**Input data**
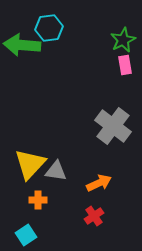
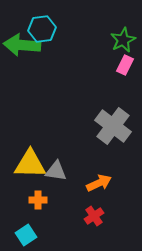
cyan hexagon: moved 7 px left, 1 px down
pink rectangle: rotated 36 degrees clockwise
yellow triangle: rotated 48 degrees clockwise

* * *

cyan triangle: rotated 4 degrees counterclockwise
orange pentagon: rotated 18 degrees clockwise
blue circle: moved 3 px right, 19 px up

--

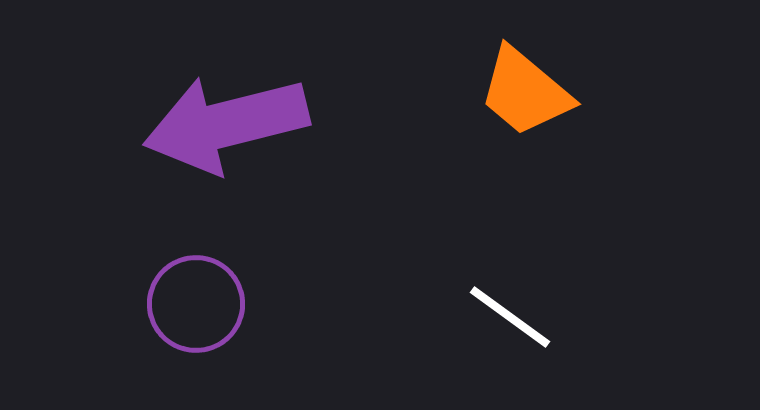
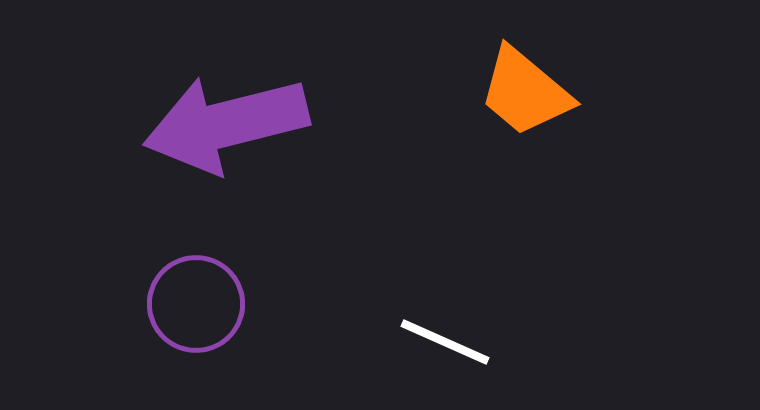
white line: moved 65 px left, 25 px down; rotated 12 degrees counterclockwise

**Your objective**
Scan the data above for the word "counterclockwise" and report every line where it is found.

**Response area**
cyan triangle: rotated 4 degrees counterclockwise
white line: moved 65 px left, 25 px down; rotated 12 degrees counterclockwise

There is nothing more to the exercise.